++++ Supplied data
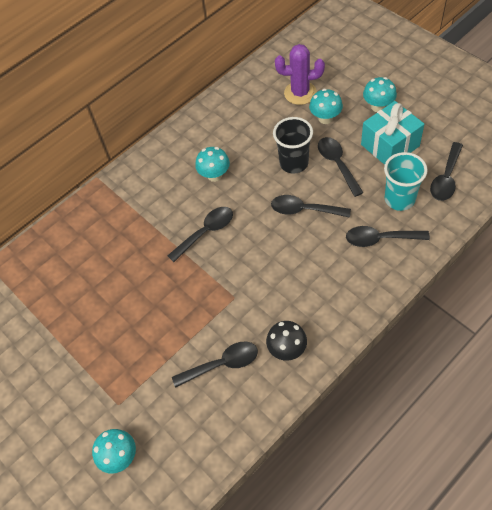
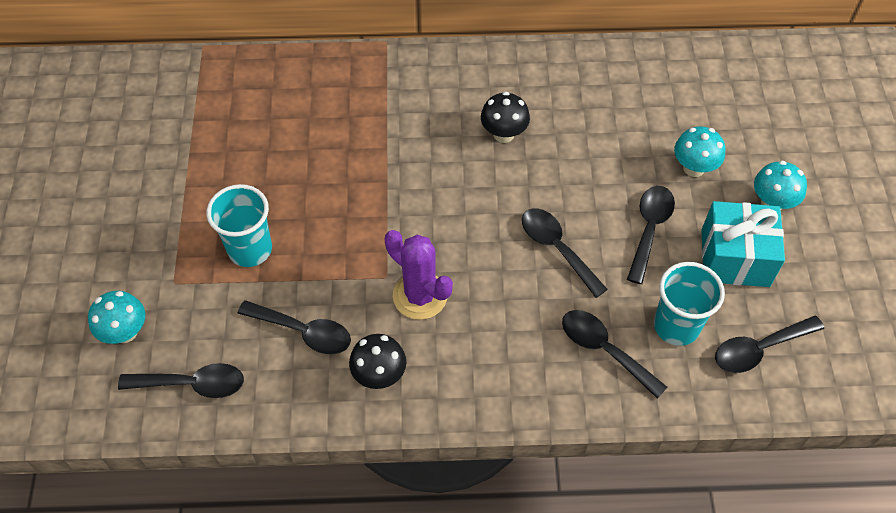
camera: 35 degrees right, 0 degrees up
(143, 348) = (250, 249): none -> turquoise cup
(206, 232) = (431, 186): black spoon -> black spoon (192, 384)
(214, 175) = (503, 134): turquoise mushroom -> black mushroom
(294, 163) = (602, 189): black cup -> none
(300, 93) = (697, 117): purple cactus -> purple cactus (420, 296)

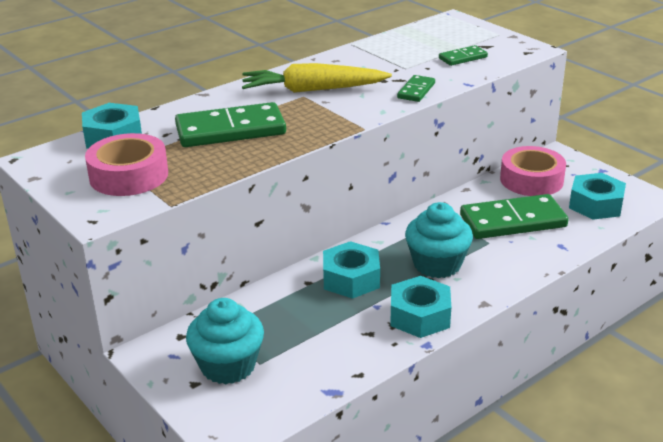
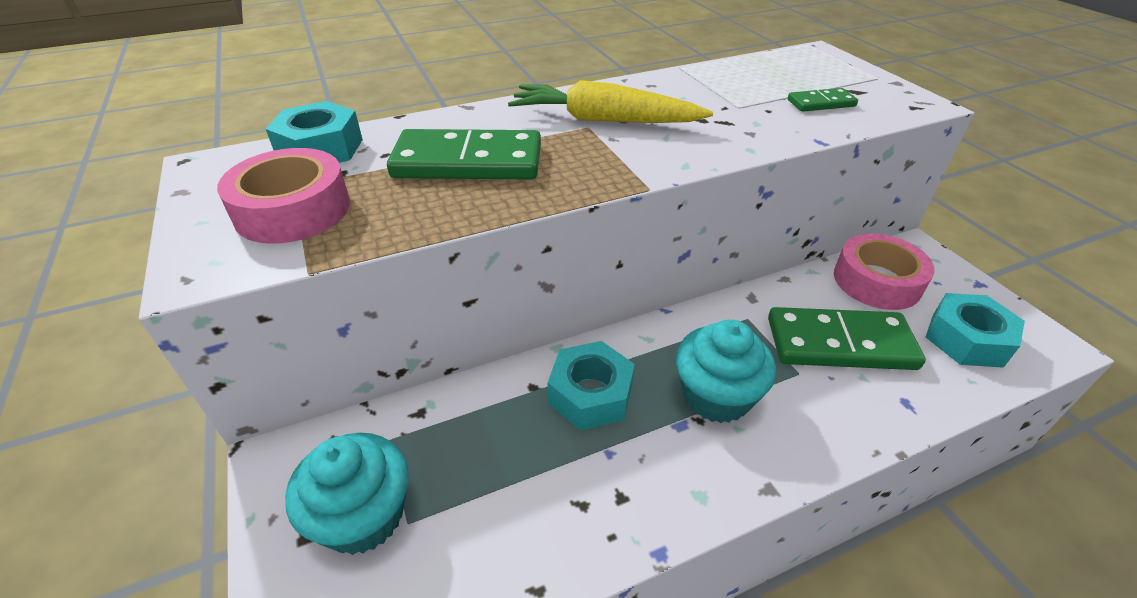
camera: 15 degrees right, 10 degrees up
(416, 91) = (743, 141): green domino -> none
(419, 316) = (665, 489): turquoise nut -> none

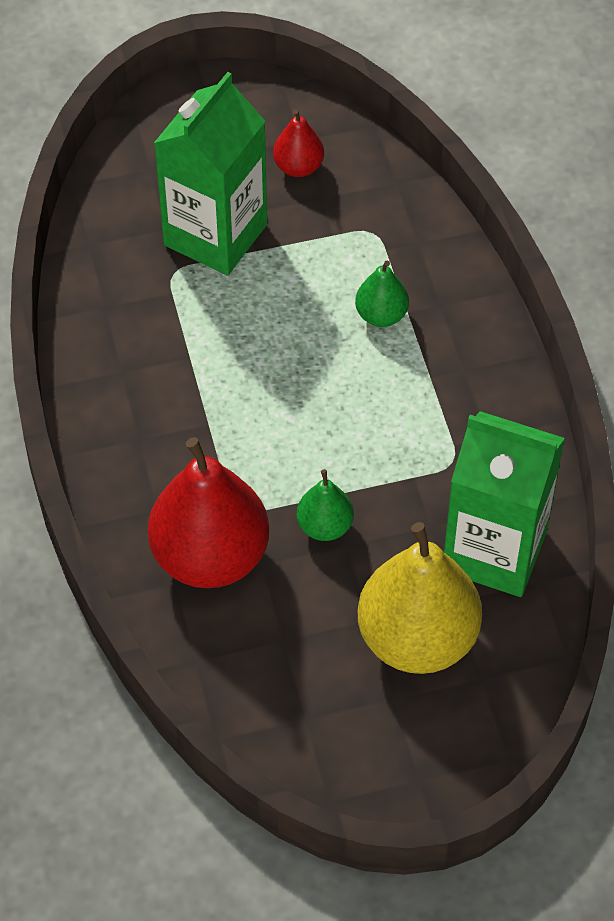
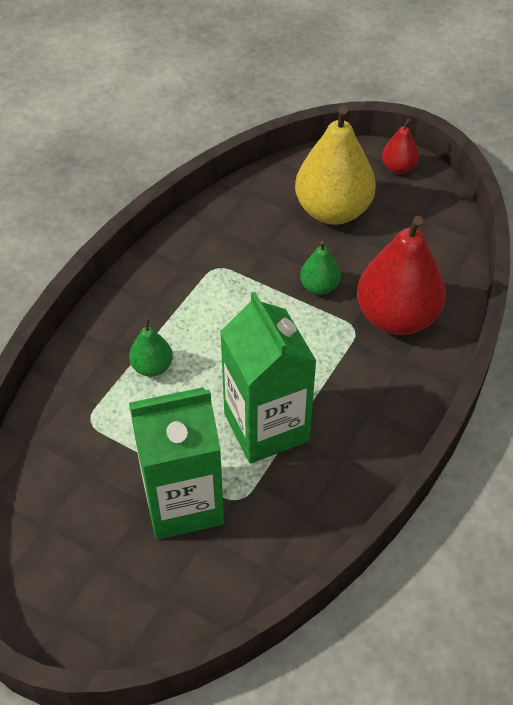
camera: 135 degrees left, 5 degrees down
(298, 167) = (73, 505): red pear -> red pear (398, 168)
(494, 551) = (250, 217): green carton -> green carton (266, 427)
++++++++
### Problem statement
Everything in the records above is to be copied exactly, except the pictures.

### Answer to the problem
camera: 35 degrees right, 0 degrees up
(143, 348) = (250, 249): none -> turquoise cup
(206, 232) = (431, 186): black spoon -> black spoon (192, 384)
(214, 175) = (503, 134): turquoise mushroom -> black mushroom
(294, 163) = (602, 189): black cup -> none
(300, 93) = (697, 117): purple cactus -> purple cactus (420, 296)

camera: 15 degrees right, 10 degrees up
(416, 91) = (743, 141): green domino -> none
(419, 316) = (665, 489): turquoise nut -> none

camera: 135 degrees left, 5 degrees down
(298, 167) = (73, 505): red pear -> red pear (398, 168)
(494, 551) = (250, 217): green carton -> green carton (266, 427)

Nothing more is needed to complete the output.